[Image change detection data]

=== Section Start ===

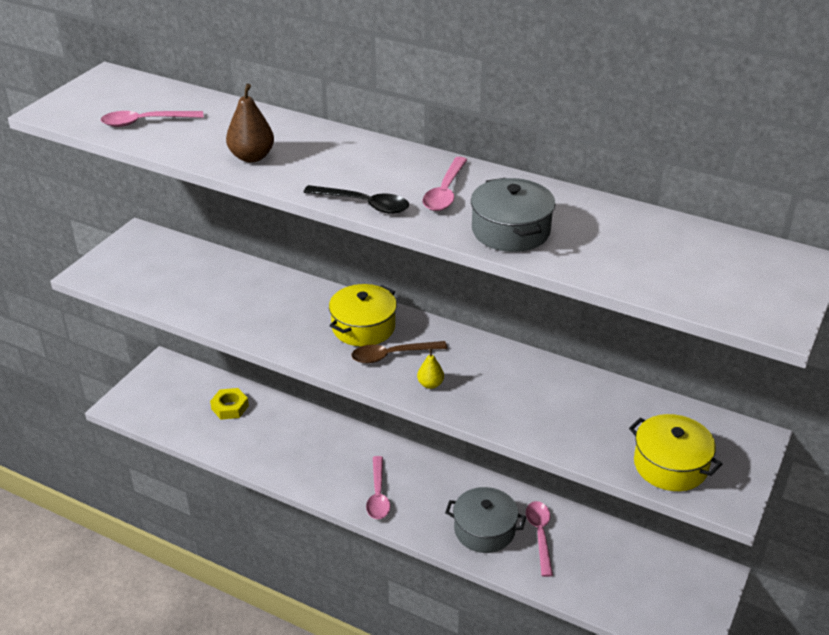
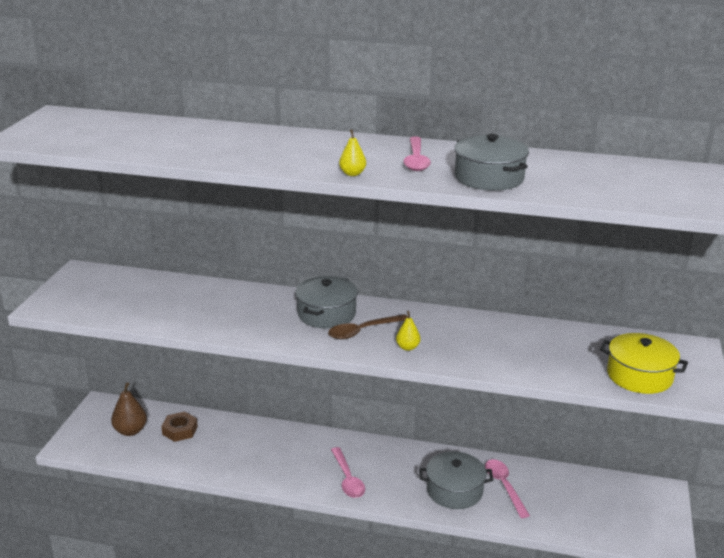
camera: 15 degrees left, 10 degrees down
pink spoon [101,111,203,127] -> none
yellow nut [210,388,249,420] -> brown nut [161,412,198,442]
brown pear [226,84,274,162] -> brown pear moved to [111,382,147,436]
black spoon [303,185,409,214] -> yellow pear [339,130,366,176]
yellow pot [329,284,397,346] -> grey pot [295,276,358,328]

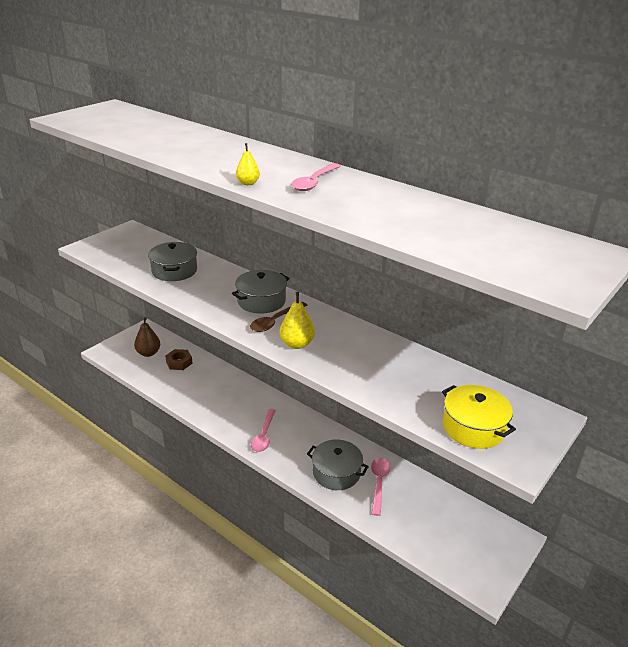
camera: 25 degrees right, 5 degrees up
brown spoon [328,314,408,339] -> brown spoon turned 45 degrees counterclockwise [250,302,307,332]
yellow pear [396,311,421,351] -> yellow pear [280,292,315,349], size x1.66
grey pot [454,134,529,191] -> grey pot moved to [148,242,197,281]

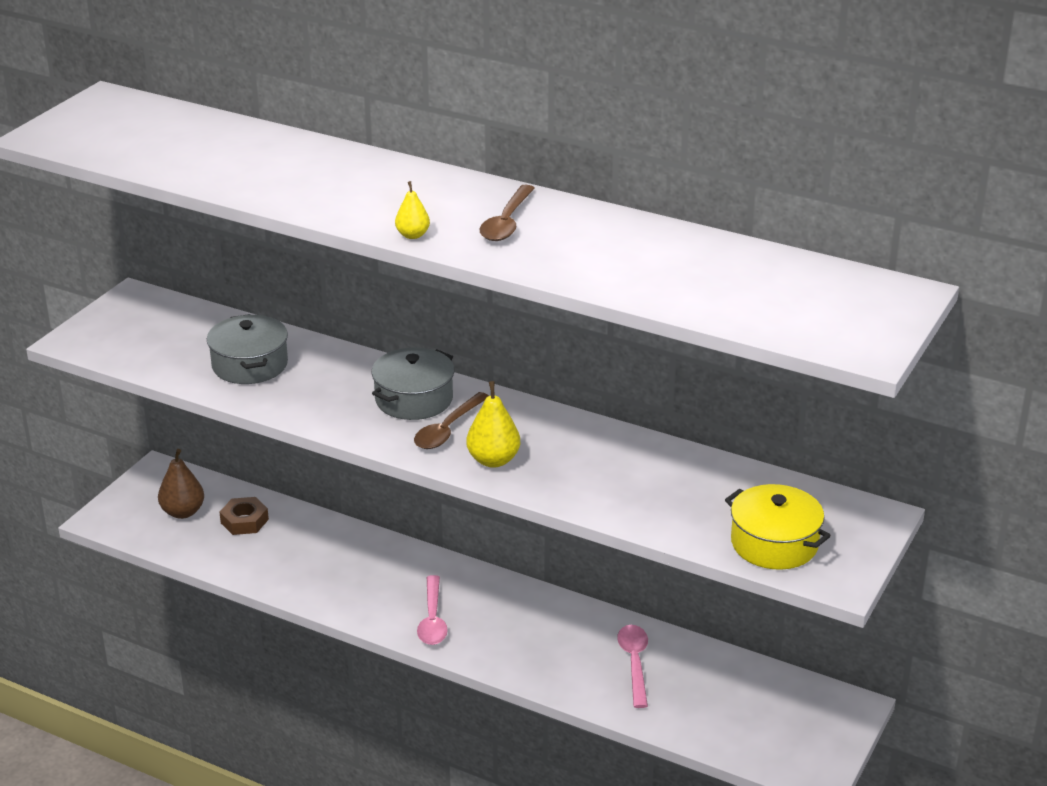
camera: 10 degrees left, 0 degrees up
pink spoon [291,163,341,191] -> brown spoon [480,185,535,241]
grey pot [307,440,369,490] -> none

=== Section End ===

Please print the data above once more, exactly and without images.

Response >>
camera: 15 degrees left, 10 degrees down
pink spoon [101,111,203,127] -> none
yellow nut [210,388,249,420] -> brown nut [161,412,198,442]
brown pear [226,84,274,162] -> brown pear moved to [111,382,147,436]
black spoon [303,185,409,214] -> yellow pear [339,130,366,176]
yellow pot [329,284,397,346] -> grey pot [295,276,358,328]

camera: 25 degrees right, 5 degrees up
brown spoon [328,314,408,339] -> brown spoon turned 45 degrees counterclockwise [250,302,307,332]
yellow pear [396,311,421,351] -> yellow pear [280,292,315,349], size x1.66
grey pot [454,134,529,191] -> grey pot moved to [148,242,197,281]

camera: 10 degrees left, 0 degrees up
pink spoon [291,163,341,191] -> brown spoon [480,185,535,241]
grey pot [307,440,369,490] -> none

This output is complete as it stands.